# What this task involves:
Take the line that has "C205: none -> 68nF (+5V, OUT)" and all the lines that come after it in the records, and write them out again exactly. Add no other line.

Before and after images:

******************************

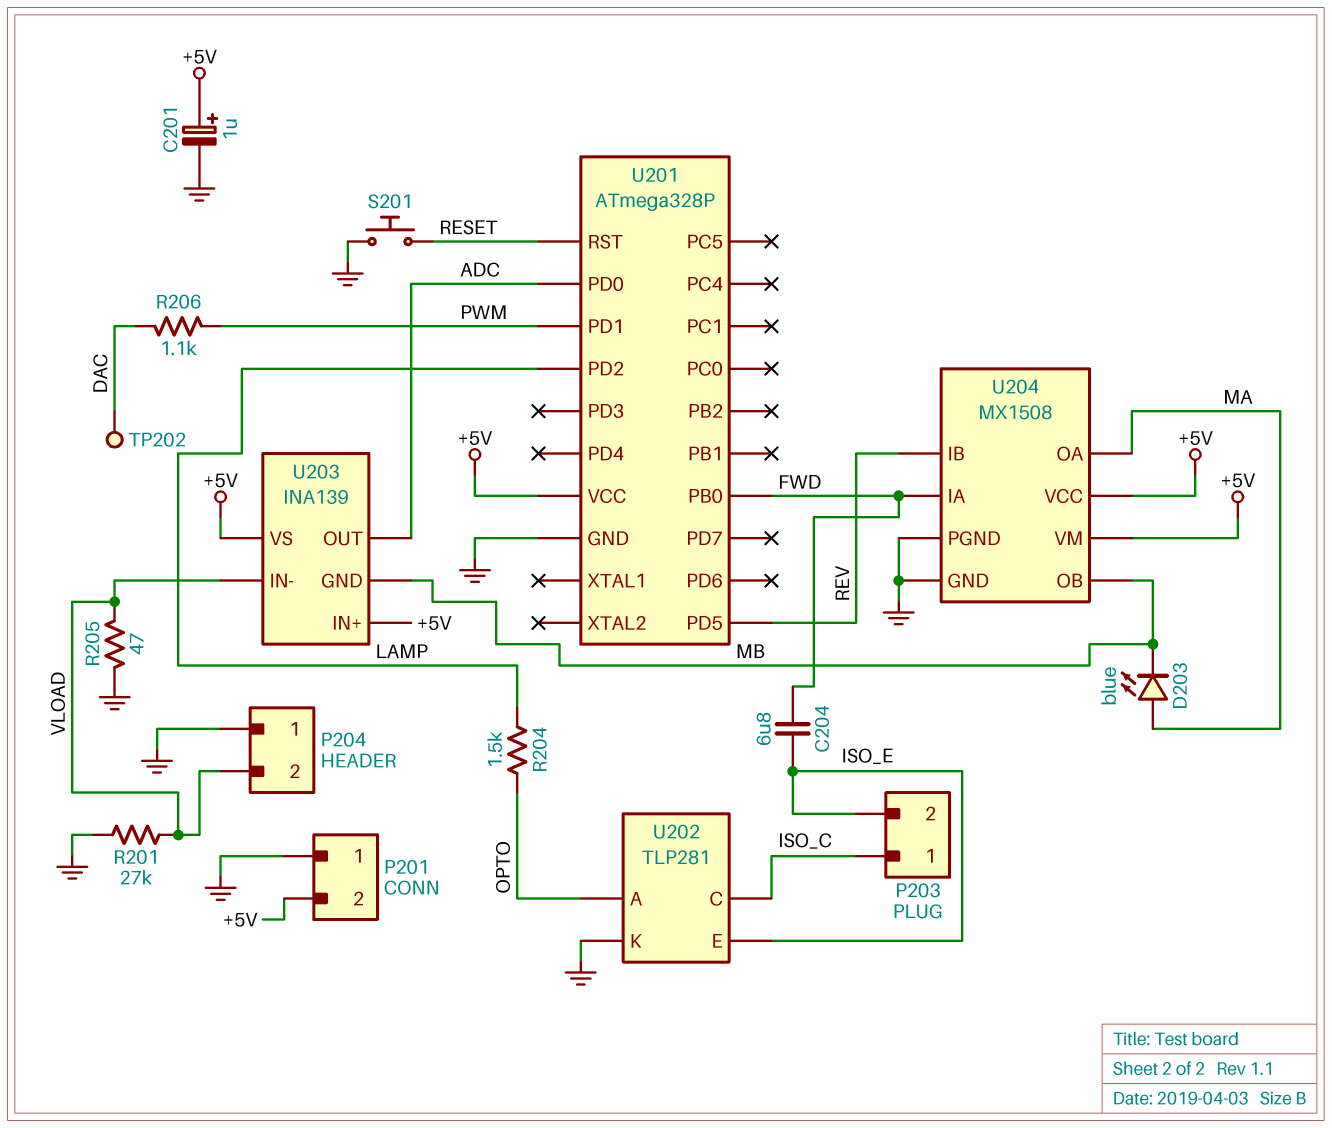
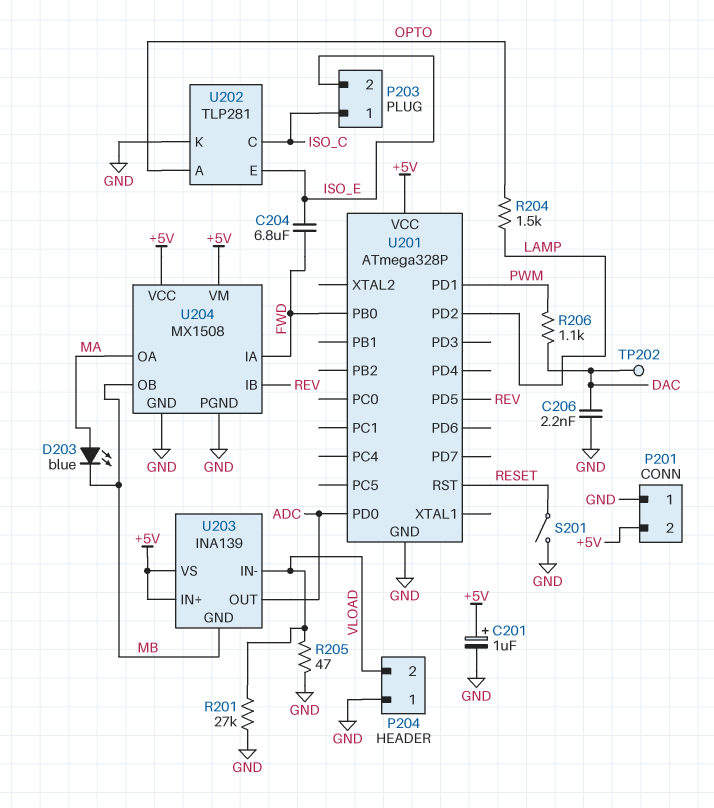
C206: none -> 2.2nF (DAC, GND)
S201: button (GND, RESET) -> switch (GND, RESET)

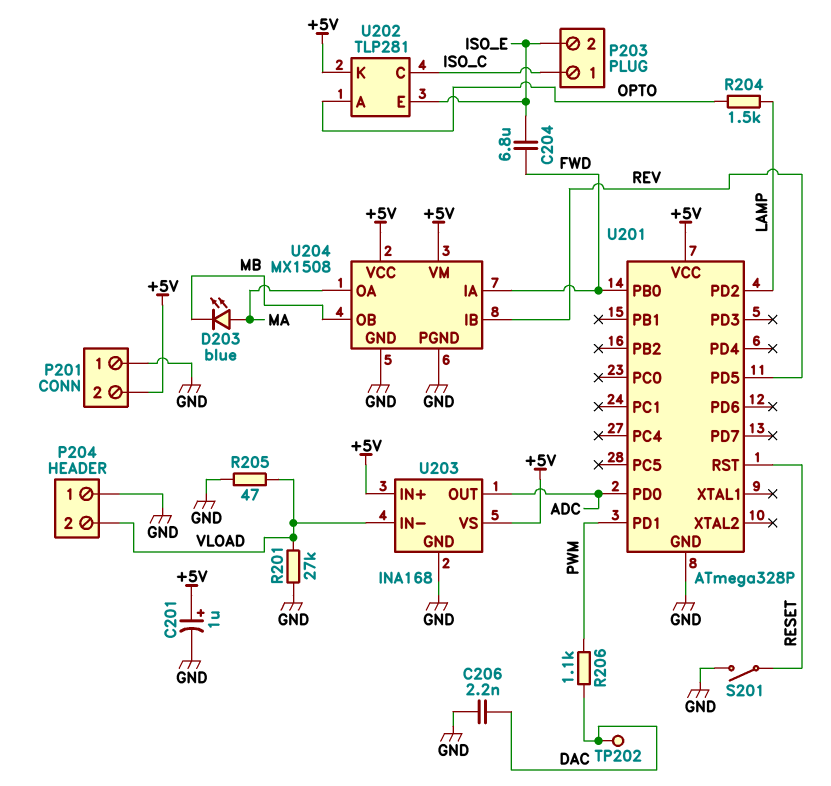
U202 pin K: GND -> +5V
U203: INA139 -> INA168
U203 pin GND: MB -> GND

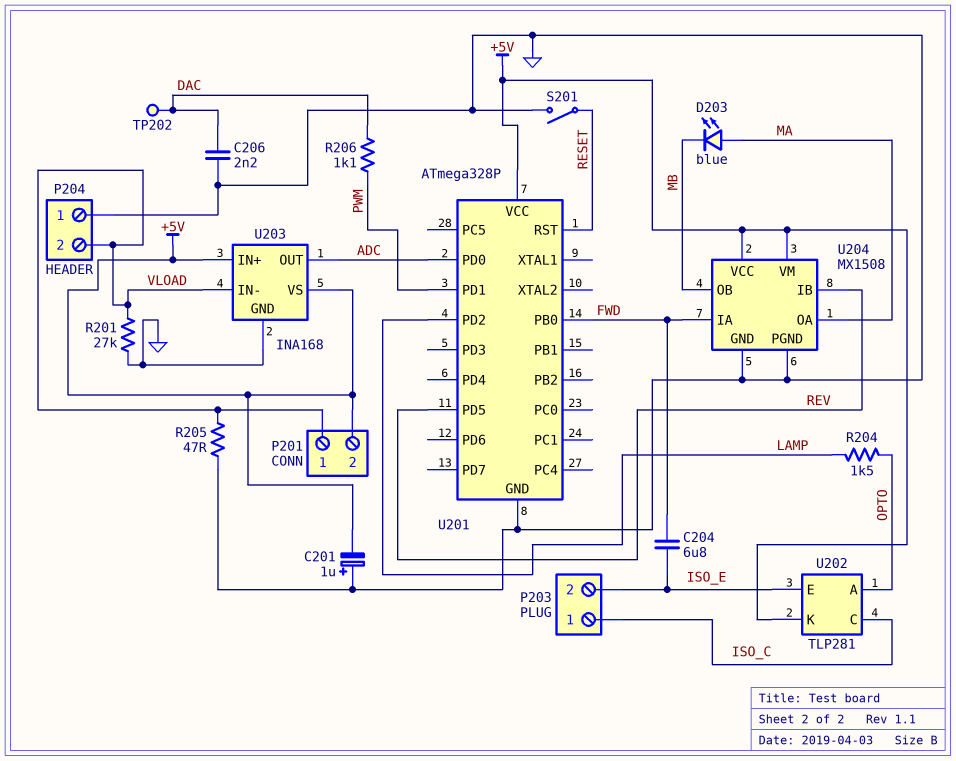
C201: 1uF (plus +5V, minus GND) -> 1uF (plus GND, minus +5V)
P201 pin 1: GND -> VLOAD

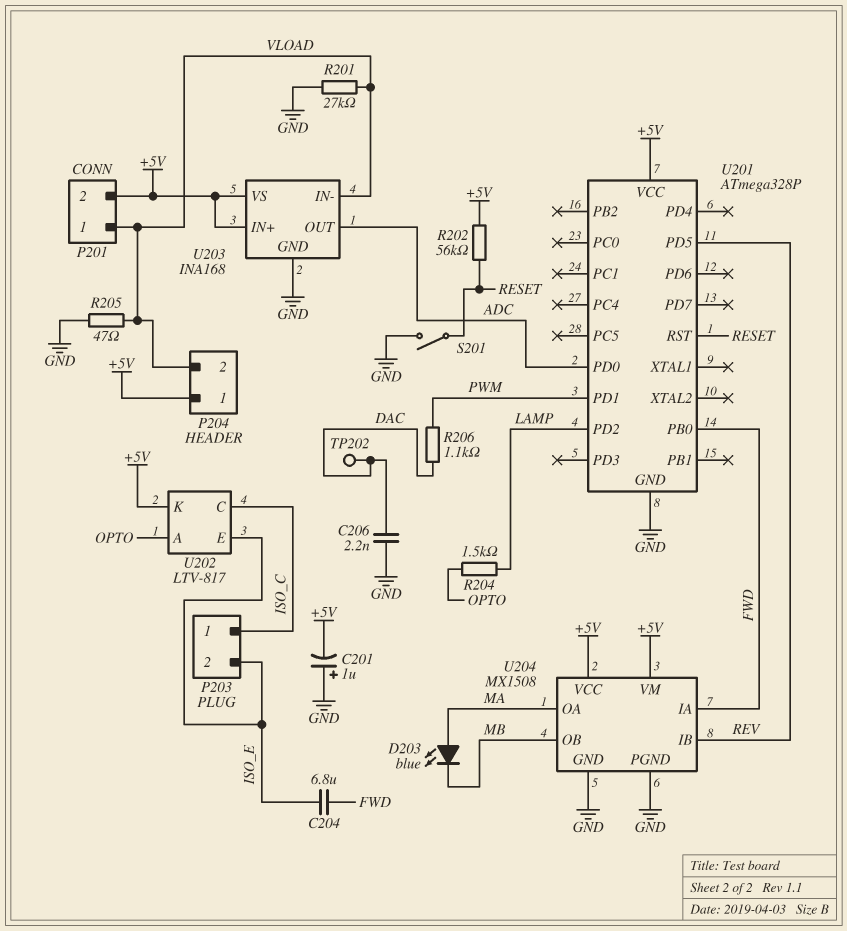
P204 pin 1: GND -> +5V
R202: none -> 56k (+5V, RESET)
U202: TLP281 -> LTV-817

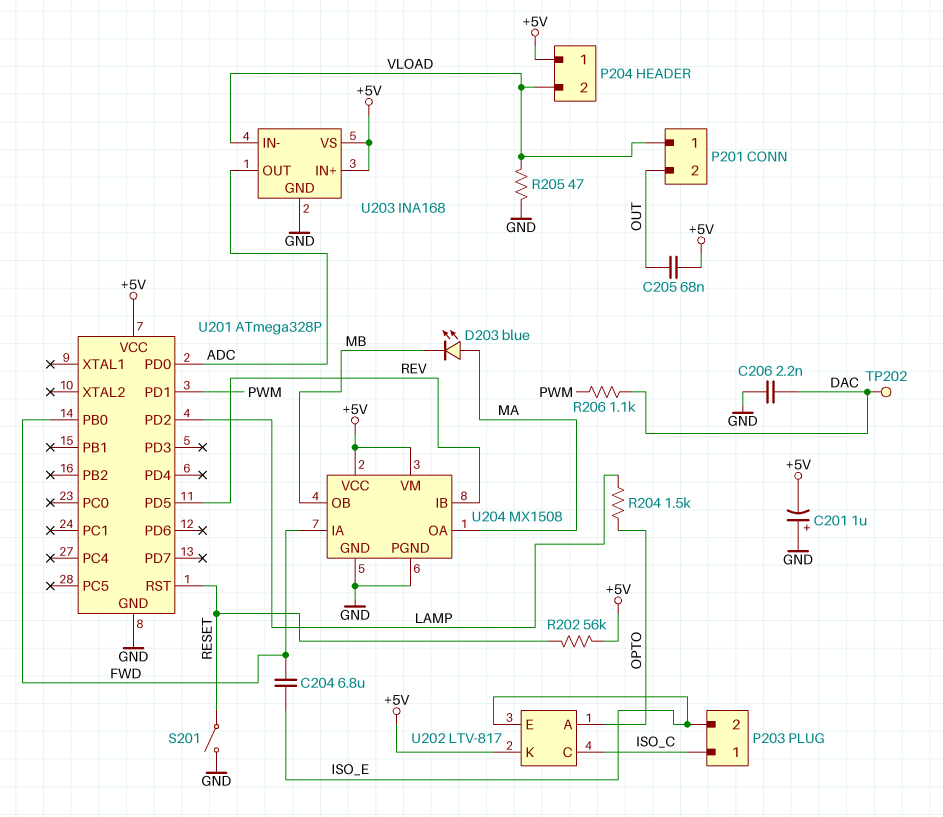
C205: none -> 68nF (+5V, OUT)
P201 pin 2: +5V -> OUT
R201: 27k (GND, VLOAD) -> none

******************************

# Solved exercise:
C205: none -> 68nF (+5V, OUT)
P201 pin 2: +5V -> OUT
R201: 27k (GND, VLOAD) -> none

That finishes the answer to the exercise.